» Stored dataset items

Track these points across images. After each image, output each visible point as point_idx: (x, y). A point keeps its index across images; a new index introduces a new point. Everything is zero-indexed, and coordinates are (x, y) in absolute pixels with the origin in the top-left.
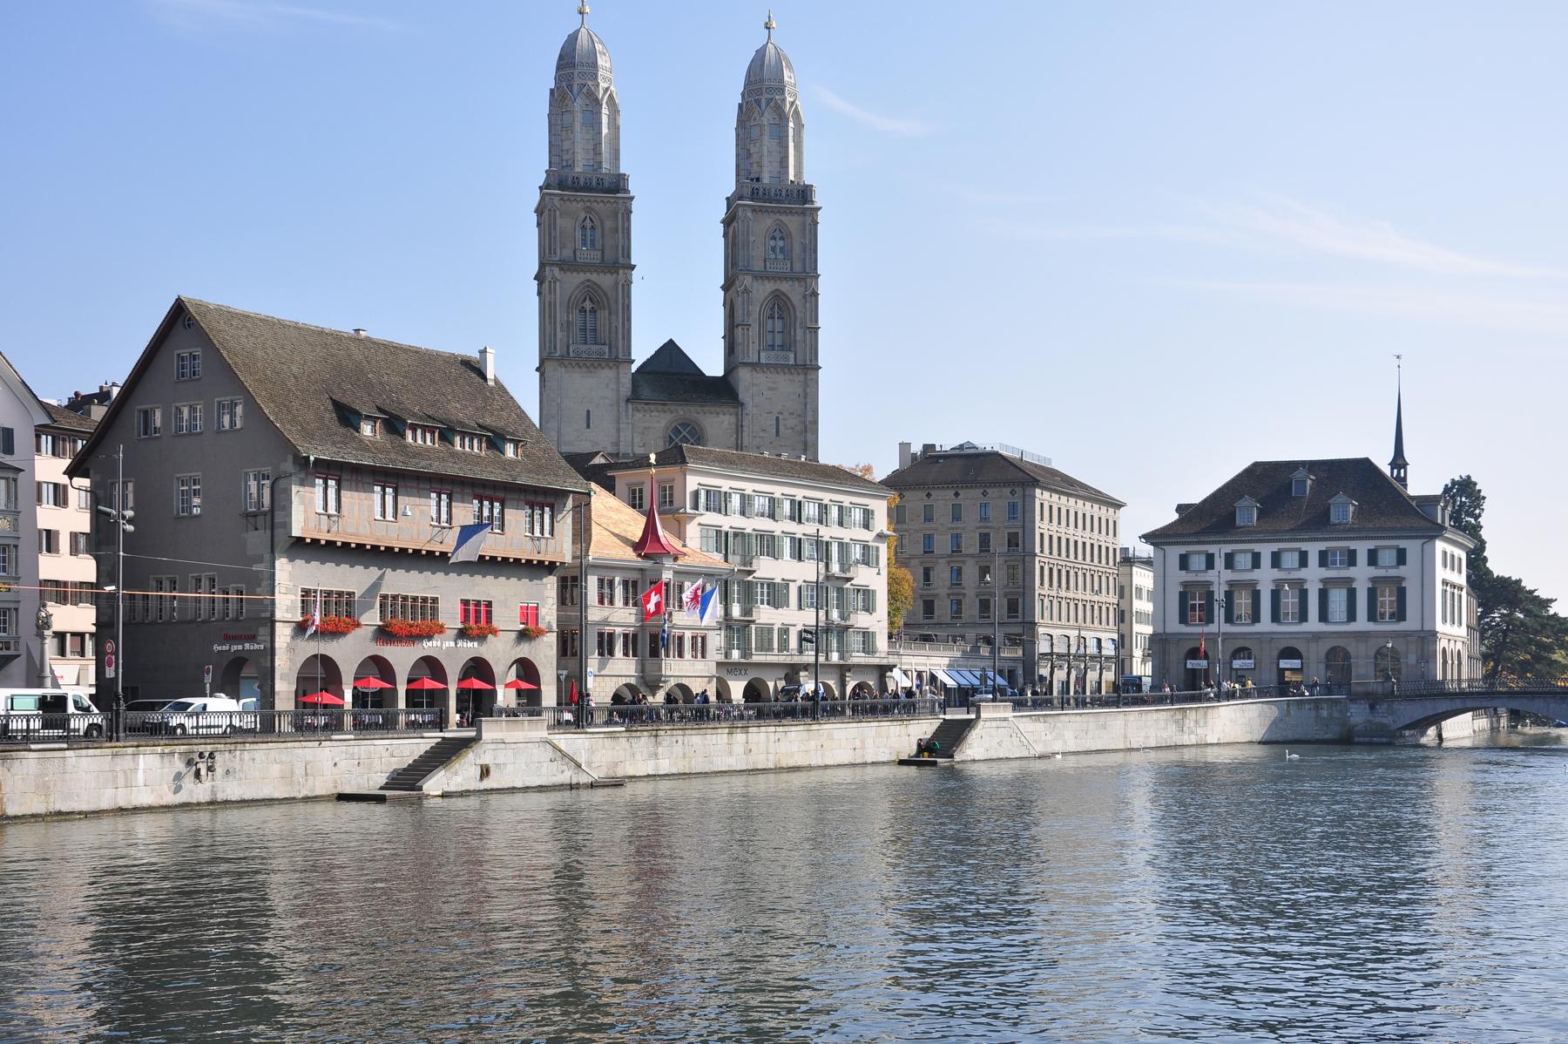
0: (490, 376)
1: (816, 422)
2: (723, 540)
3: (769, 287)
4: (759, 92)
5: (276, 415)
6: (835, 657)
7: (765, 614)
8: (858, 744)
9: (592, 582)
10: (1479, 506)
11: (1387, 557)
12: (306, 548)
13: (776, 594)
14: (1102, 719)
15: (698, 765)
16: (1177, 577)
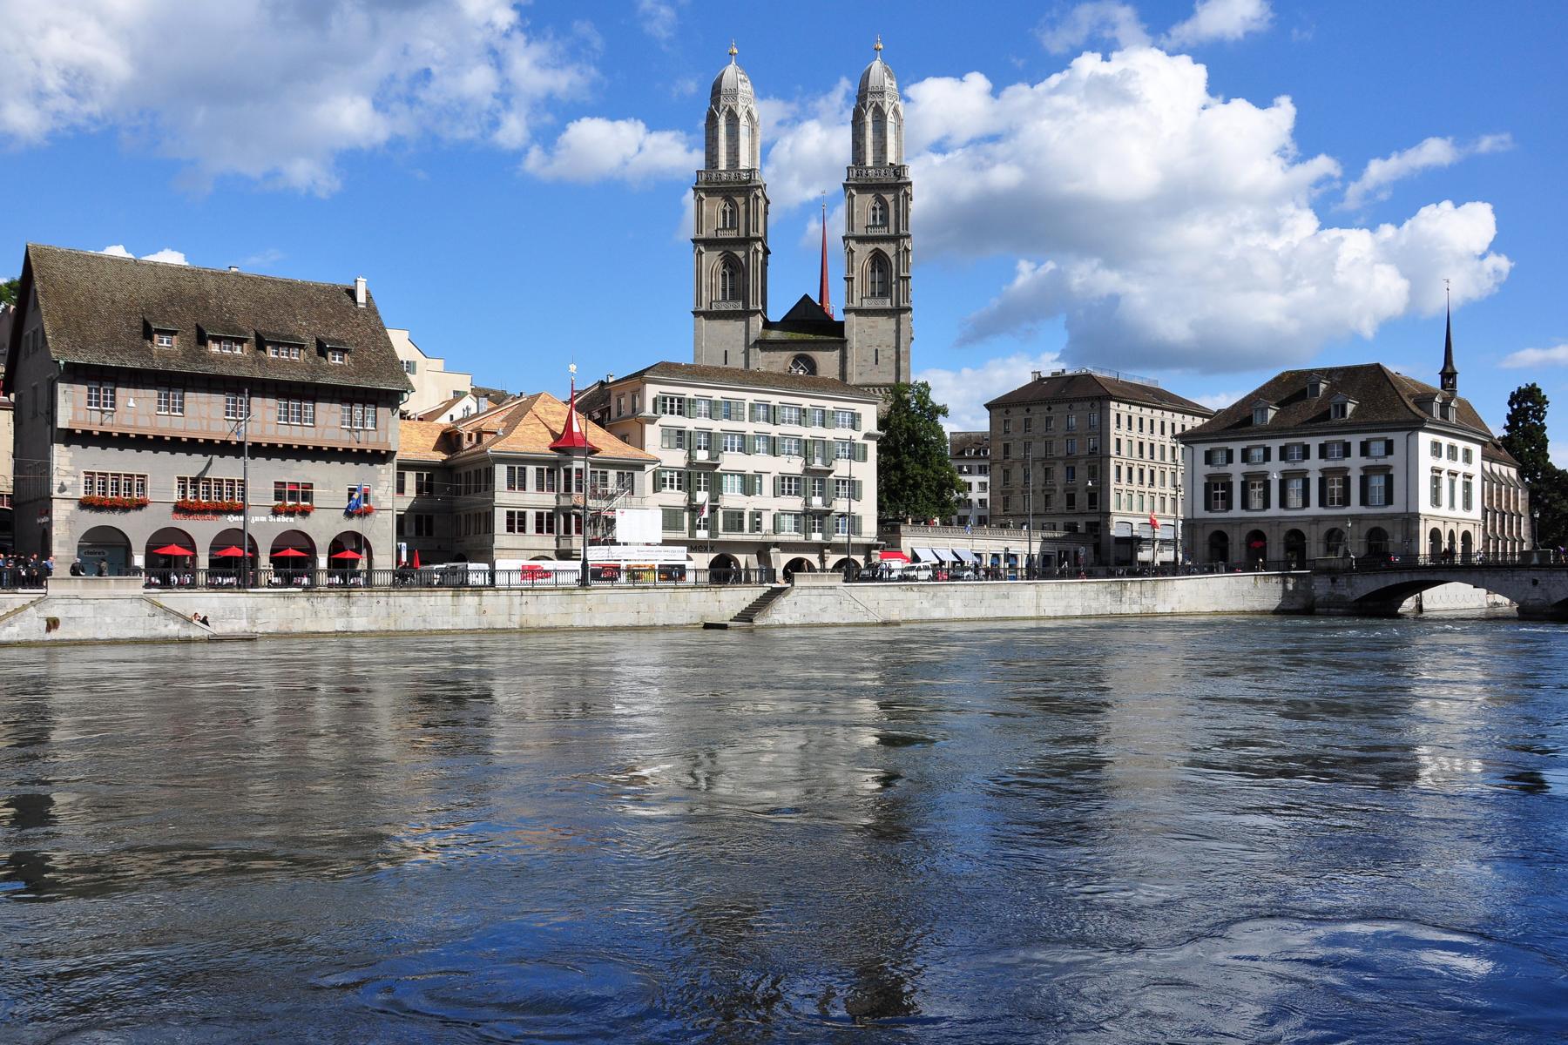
0: (361, 298)
1: (908, 352)
2: (681, 438)
3: (870, 247)
4: (865, 97)
5: (58, 332)
6: (817, 537)
7: (732, 498)
8: (643, 607)
9: (501, 472)
10: (1542, 410)
11: (1377, 448)
12: (70, 437)
13: (749, 484)
14: (1004, 590)
15: (407, 624)
16: (1203, 470)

» Requirements
Extract every line above in which the string "left" appears.

» Answer below
Track these points across images. After each image, output each visible point as point_idx: (x, y). A point keeps its index across images; a new index introduces a new point. Everything is zero-indexed, and coordinates are (x, y) in absolute pixels with the origin in the top-left.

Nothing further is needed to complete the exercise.